Records from a dataset:
=======

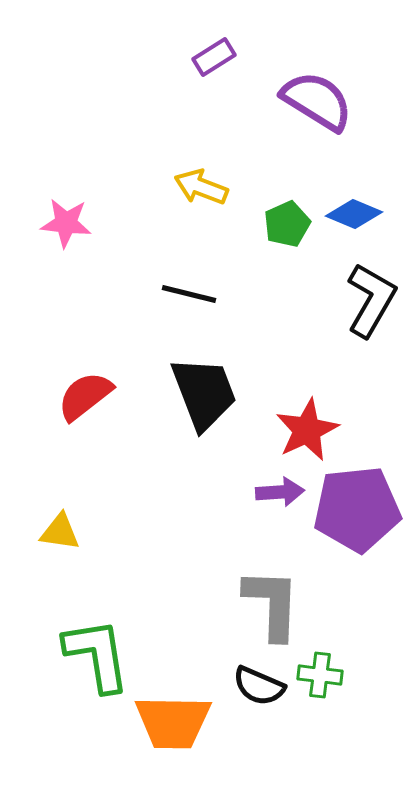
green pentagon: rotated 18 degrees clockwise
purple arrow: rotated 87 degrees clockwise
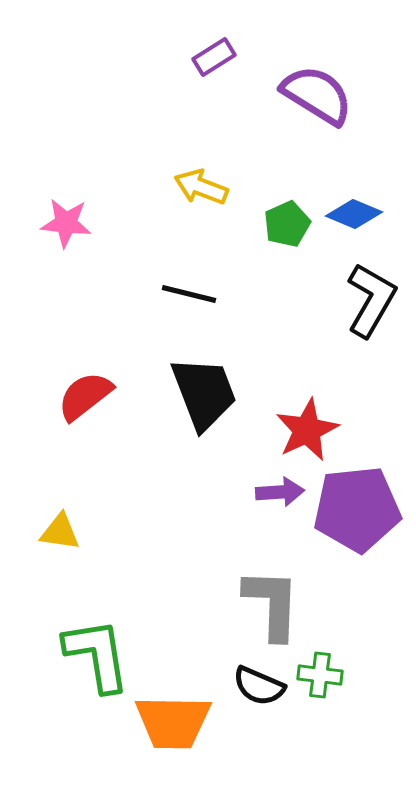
purple semicircle: moved 6 px up
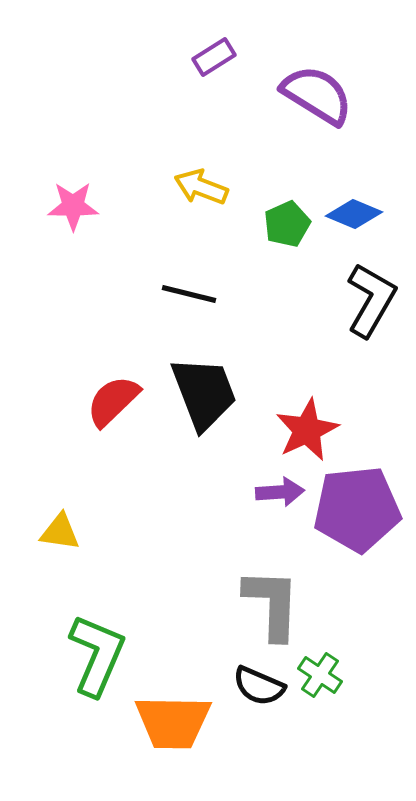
pink star: moved 7 px right, 17 px up; rotated 6 degrees counterclockwise
red semicircle: moved 28 px right, 5 px down; rotated 6 degrees counterclockwise
green L-shape: rotated 32 degrees clockwise
green cross: rotated 27 degrees clockwise
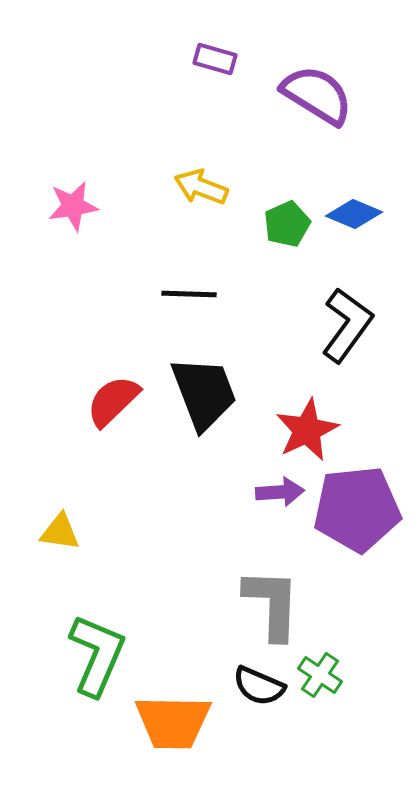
purple rectangle: moved 1 px right, 2 px down; rotated 48 degrees clockwise
pink star: rotated 9 degrees counterclockwise
black line: rotated 12 degrees counterclockwise
black L-shape: moved 24 px left, 25 px down; rotated 6 degrees clockwise
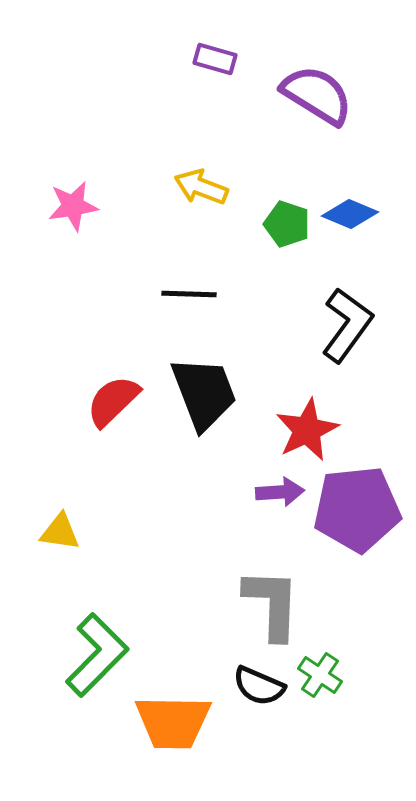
blue diamond: moved 4 px left
green pentagon: rotated 30 degrees counterclockwise
green L-shape: rotated 22 degrees clockwise
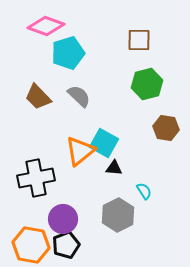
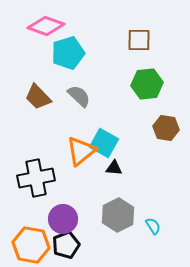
green hexagon: rotated 8 degrees clockwise
orange triangle: moved 1 px right
cyan semicircle: moved 9 px right, 35 px down
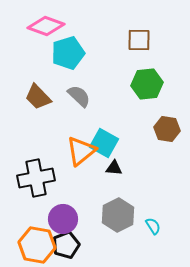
brown hexagon: moved 1 px right, 1 px down
orange hexagon: moved 6 px right
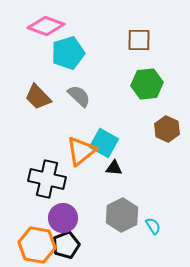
brown hexagon: rotated 15 degrees clockwise
black cross: moved 11 px right, 1 px down; rotated 24 degrees clockwise
gray hexagon: moved 4 px right
purple circle: moved 1 px up
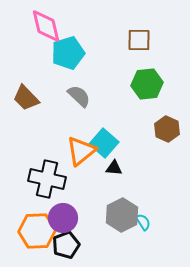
pink diamond: rotated 57 degrees clockwise
brown trapezoid: moved 12 px left, 1 px down
cyan square: rotated 12 degrees clockwise
cyan semicircle: moved 10 px left, 4 px up
orange hexagon: moved 14 px up; rotated 12 degrees counterclockwise
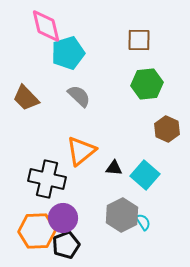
cyan square: moved 41 px right, 32 px down
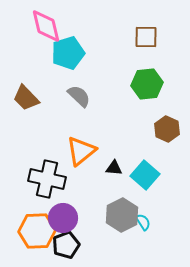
brown square: moved 7 px right, 3 px up
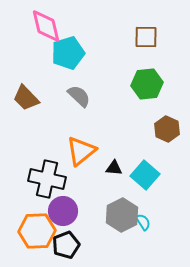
purple circle: moved 7 px up
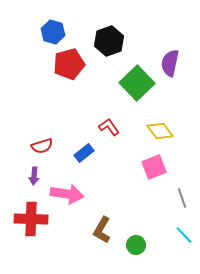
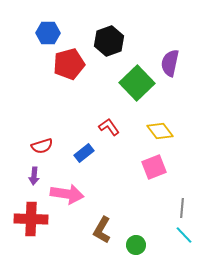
blue hexagon: moved 5 px left, 1 px down; rotated 15 degrees counterclockwise
gray line: moved 10 px down; rotated 24 degrees clockwise
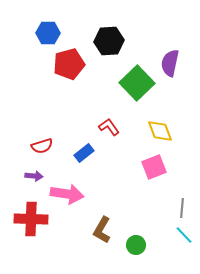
black hexagon: rotated 16 degrees clockwise
yellow diamond: rotated 16 degrees clockwise
purple arrow: rotated 90 degrees counterclockwise
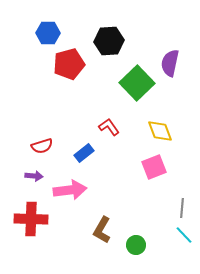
pink arrow: moved 3 px right, 4 px up; rotated 16 degrees counterclockwise
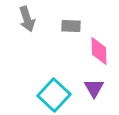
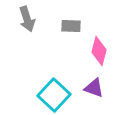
pink diamond: rotated 16 degrees clockwise
purple triangle: rotated 40 degrees counterclockwise
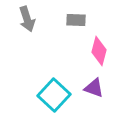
gray rectangle: moved 5 px right, 6 px up
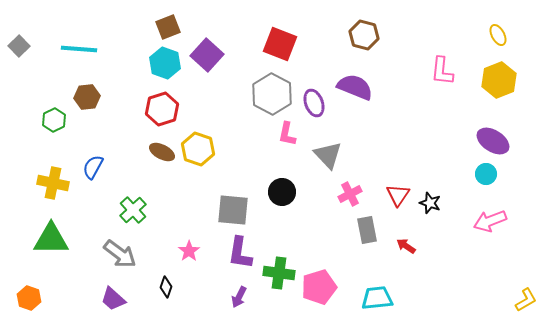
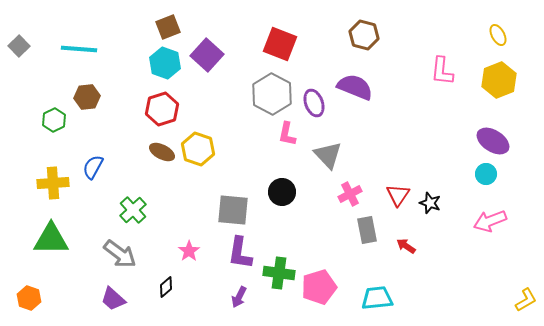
yellow cross at (53, 183): rotated 16 degrees counterclockwise
black diamond at (166, 287): rotated 30 degrees clockwise
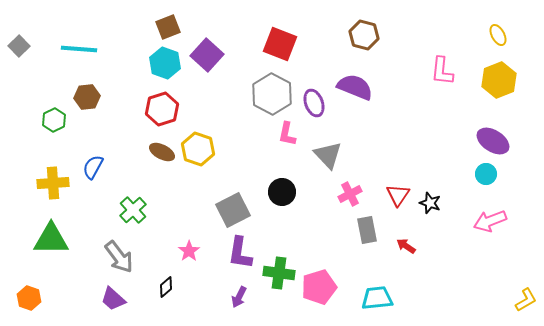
gray square at (233, 210): rotated 32 degrees counterclockwise
gray arrow at (120, 254): moved 1 px left, 3 px down; rotated 16 degrees clockwise
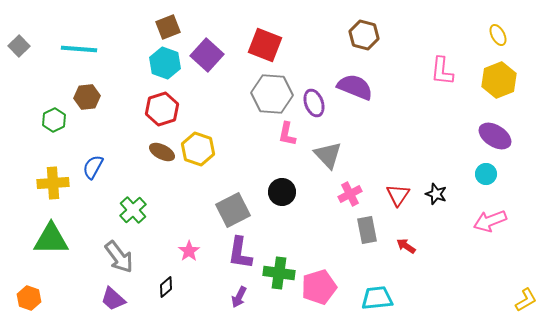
red square at (280, 44): moved 15 px left, 1 px down
gray hexagon at (272, 94): rotated 24 degrees counterclockwise
purple ellipse at (493, 141): moved 2 px right, 5 px up
black star at (430, 203): moved 6 px right, 9 px up
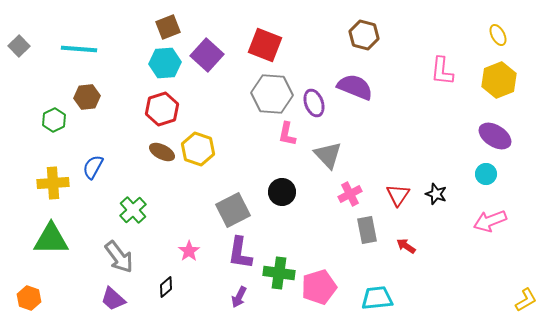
cyan hexagon at (165, 63): rotated 24 degrees counterclockwise
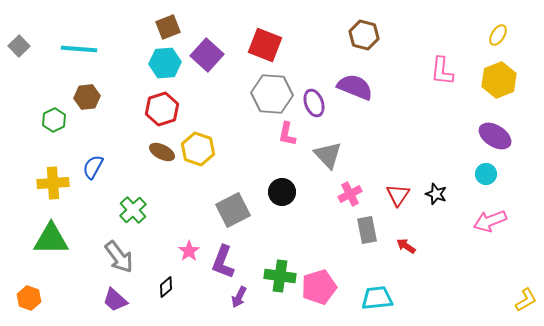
yellow ellipse at (498, 35): rotated 60 degrees clockwise
purple L-shape at (240, 253): moved 17 px left, 9 px down; rotated 12 degrees clockwise
green cross at (279, 273): moved 1 px right, 3 px down
purple trapezoid at (113, 299): moved 2 px right, 1 px down
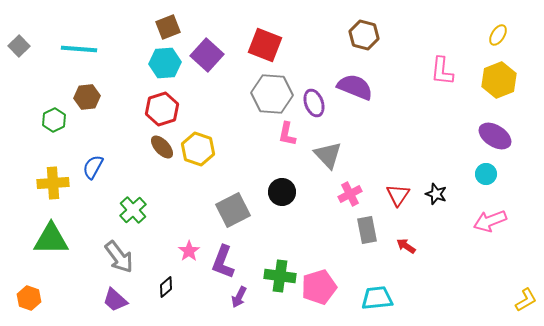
brown ellipse at (162, 152): moved 5 px up; rotated 20 degrees clockwise
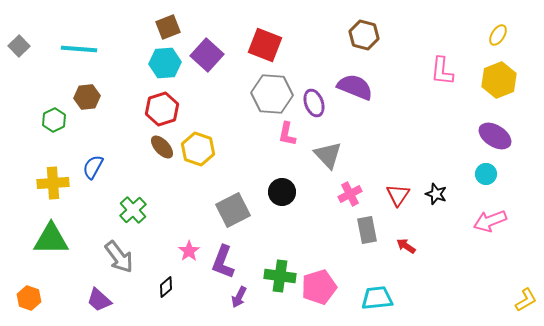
purple trapezoid at (115, 300): moved 16 px left
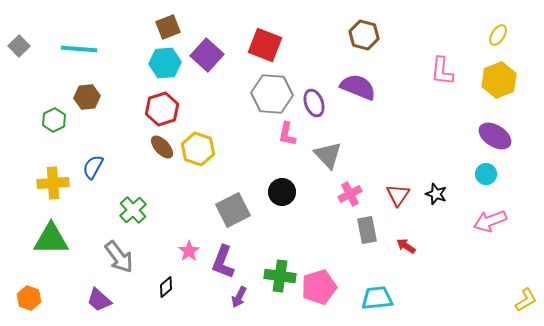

=======

Direction: Switch every "semicircle" in the lines above to "half-circle" and keep everything else the same. Leave the pictures out of your answer.

Result for this exercise:
green pentagon: rotated 18 degrees clockwise
purple arrow: rotated 87 degrees clockwise
purple half-circle: moved 6 px up
pink star: moved 7 px right, 17 px up; rotated 6 degrees counterclockwise
red half-circle: moved 28 px right, 5 px down; rotated 6 degrees counterclockwise
green L-shape: rotated 32 degrees clockwise
green cross: rotated 27 degrees clockwise
purple rectangle: moved 1 px right, 2 px down; rotated 48 degrees clockwise
pink star: rotated 9 degrees counterclockwise
black line: rotated 12 degrees counterclockwise
black L-shape: moved 24 px left, 25 px down; rotated 6 degrees clockwise
blue diamond: moved 4 px left
green pentagon: rotated 30 degrees counterclockwise
green L-shape: rotated 22 degrees clockwise
green hexagon: rotated 8 degrees clockwise
orange triangle: moved 1 px right
cyan half-circle: moved 9 px right, 35 px down
brown hexagon: moved 1 px right, 1 px down
orange hexagon: moved 6 px right
brown hexagon: rotated 15 degrees clockwise
black cross: moved 11 px right, 1 px down; rotated 24 degrees clockwise
gray hexagon: moved 4 px right
purple circle: moved 1 px up
pink diamond: rotated 57 degrees clockwise
brown trapezoid: moved 12 px left, 1 px down
cyan square: rotated 12 degrees clockwise
cyan half-circle: moved 10 px left, 4 px up
orange hexagon: moved 14 px up; rotated 12 degrees counterclockwise
cyan square: moved 41 px right, 32 px down
brown square: moved 7 px right, 3 px up
purple circle: moved 7 px up
blue hexagon: moved 5 px left, 1 px down; rotated 15 degrees counterclockwise
gray line: moved 10 px down; rotated 24 degrees clockwise
black hexagon: rotated 16 degrees clockwise
yellow diamond: rotated 16 degrees clockwise
purple arrow: rotated 90 degrees counterclockwise
pink arrow: moved 3 px right, 4 px up; rotated 16 degrees counterclockwise
pink diamond: rotated 16 degrees clockwise
purple triangle: rotated 40 degrees counterclockwise
gray rectangle: moved 5 px right, 6 px up
yellow cross at (53, 183): rotated 16 degrees counterclockwise
black diamond at (166, 287): rotated 30 degrees clockwise
gray square at (233, 210): rotated 32 degrees counterclockwise
gray arrow at (120, 254): moved 1 px left, 3 px down; rotated 16 degrees clockwise
red square at (280, 44): moved 15 px left, 1 px down
gray hexagon at (272, 94): rotated 24 degrees counterclockwise
purple ellipse at (493, 141): moved 2 px right, 5 px up
black star at (430, 203): moved 6 px right, 9 px up
cyan hexagon at (165, 63): rotated 24 degrees counterclockwise
yellow ellipse at (498, 35): rotated 60 degrees clockwise
purple L-shape at (240, 253): moved 17 px left, 9 px down; rotated 12 degrees clockwise
green cross at (279, 273): moved 1 px right, 3 px down
purple trapezoid at (113, 299): moved 2 px right, 1 px down
brown ellipse at (162, 152): moved 5 px up; rotated 20 degrees clockwise
purple trapezoid at (115, 300): moved 16 px left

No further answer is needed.